**Data for the task:**
::::::

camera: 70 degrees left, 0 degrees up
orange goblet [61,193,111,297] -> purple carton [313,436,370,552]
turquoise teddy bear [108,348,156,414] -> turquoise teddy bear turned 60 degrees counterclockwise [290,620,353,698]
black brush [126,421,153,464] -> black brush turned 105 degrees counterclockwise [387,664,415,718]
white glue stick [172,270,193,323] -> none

::::::

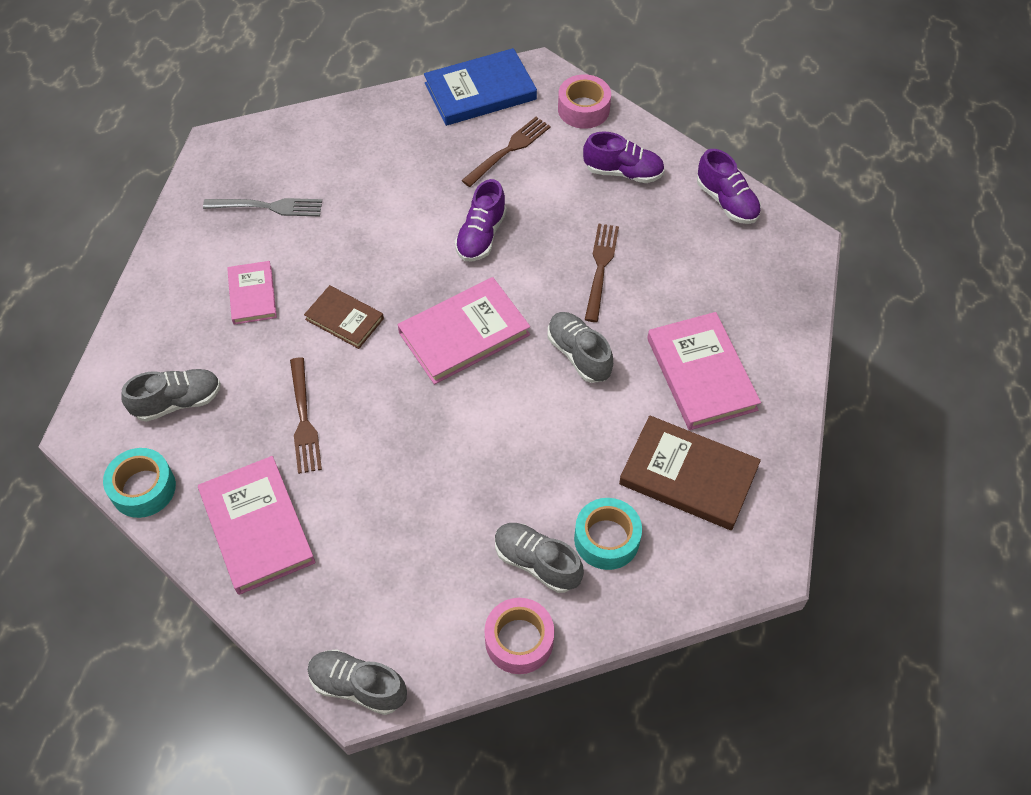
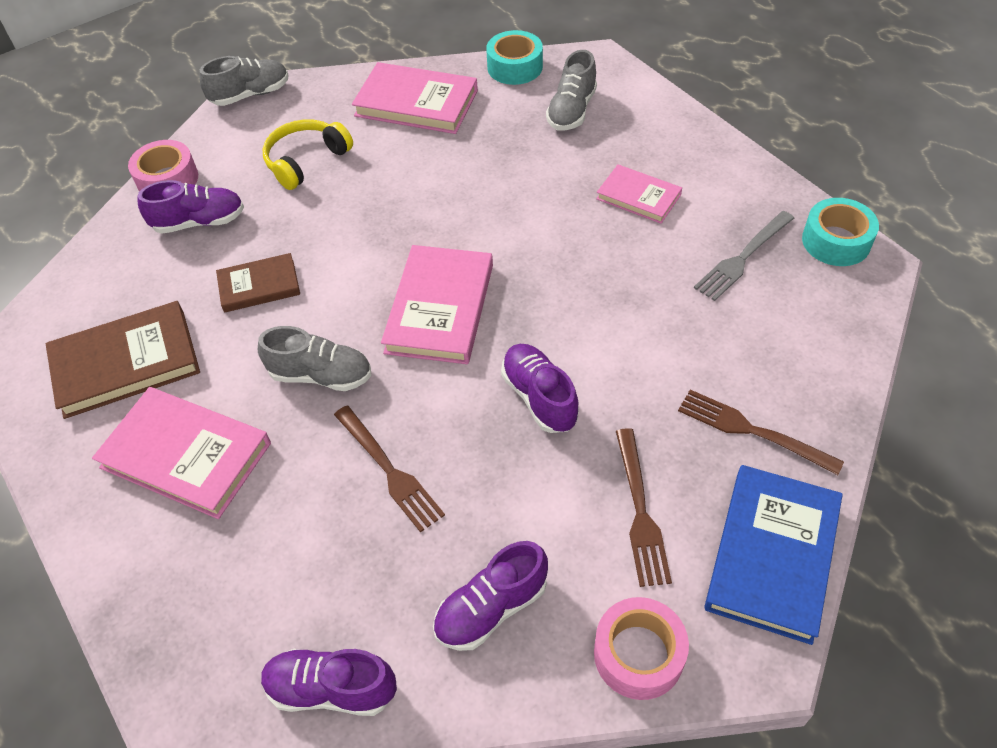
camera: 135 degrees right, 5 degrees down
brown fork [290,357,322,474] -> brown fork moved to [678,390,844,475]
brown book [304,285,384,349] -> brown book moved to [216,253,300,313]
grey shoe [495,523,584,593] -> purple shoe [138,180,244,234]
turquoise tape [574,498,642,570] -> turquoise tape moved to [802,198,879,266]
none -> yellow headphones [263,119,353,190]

::::::

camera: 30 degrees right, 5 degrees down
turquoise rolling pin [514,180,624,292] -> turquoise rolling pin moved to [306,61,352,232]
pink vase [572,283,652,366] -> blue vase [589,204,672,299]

::::::

**Work to be completed:** Look through the records for the string "brown". Copy every line that has it.

**Exercise solution:**
brown fork [290,357,322,474] -> brown fork moved to [678,390,844,475]
brown book [304,285,384,349] -> brown book moved to [216,253,300,313]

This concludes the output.